Segment Start: Data for processing
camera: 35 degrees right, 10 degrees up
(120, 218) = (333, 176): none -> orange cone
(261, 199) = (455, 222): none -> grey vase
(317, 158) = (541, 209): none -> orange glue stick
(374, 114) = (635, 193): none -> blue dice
Segment End: Data for processing
Task directions: Set down each entry again, unchanged.

Solution to the problem:
camera: 35 degrees right, 10 degrees up
(120, 218) = (333, 176): none -> orange cone
(261, 199) = (455, 222): none -> grey vase
(317, 158) = (541, 209): none -> orange glue stick
(374, 114) = (635, 193): none -> blue dice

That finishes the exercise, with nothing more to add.